Object matching data

Segment Open

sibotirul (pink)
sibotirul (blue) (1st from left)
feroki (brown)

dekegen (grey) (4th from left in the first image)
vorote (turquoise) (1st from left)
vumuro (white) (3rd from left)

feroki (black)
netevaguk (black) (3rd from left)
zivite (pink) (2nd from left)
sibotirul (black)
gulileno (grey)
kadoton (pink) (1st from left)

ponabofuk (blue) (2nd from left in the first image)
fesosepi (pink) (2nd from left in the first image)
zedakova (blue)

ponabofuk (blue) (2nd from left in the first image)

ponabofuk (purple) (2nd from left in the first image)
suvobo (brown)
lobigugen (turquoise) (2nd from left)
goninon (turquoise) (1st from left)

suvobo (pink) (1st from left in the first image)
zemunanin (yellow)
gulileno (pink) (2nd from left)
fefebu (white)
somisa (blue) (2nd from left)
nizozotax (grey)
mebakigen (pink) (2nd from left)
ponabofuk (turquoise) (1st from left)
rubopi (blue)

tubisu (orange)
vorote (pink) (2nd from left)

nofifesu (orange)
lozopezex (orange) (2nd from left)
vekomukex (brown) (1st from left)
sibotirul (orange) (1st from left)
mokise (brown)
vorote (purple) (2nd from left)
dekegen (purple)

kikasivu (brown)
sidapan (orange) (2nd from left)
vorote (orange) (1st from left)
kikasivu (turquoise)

Segment Closed

> [Goal of the exercise]: Find the line with "fesosepi (pink) (2nd" in the data above. Restate it and all later lines word for word, ending with the last line.

> [Result]:
fesosepi (pink) (2nd from left in the first image)
zedakova (blue)

ponabofuk (blue) (2nd from left in the first image)

ponabofuk (purple) (2nd from left in the first image)
suvobo (brown)
lobigugen (turquoise) (2nd from left)
goninon (turquoise) (1st from left)

suvobo (pink) (1st from left in the first image)
zemunanin (yellow)
gulileno (pink) (2nd from left)
fefebu (white)
somisa (blue) (2nd from left)
nizozotax (grey)
mebakigen (pink) (2nd from left)
ponabofuk (turquoise) (1st from left)
rubopi (blue)

tubisu (orange)
vorote (pink) (2nd from left)

nofifesu (orange)
lozopezex (orange) (2nd from left)
vekomukex (brown) (1st from left)
sibotirul (orange) (1st from left)
mokise (brown)
vorote (purple) (2nd from left)
dekegen (purple)

kikasivu (brown)
sidapan (orange) (2nd from left)
vorote (orange) (1st from left)
kikasivu (turquoise)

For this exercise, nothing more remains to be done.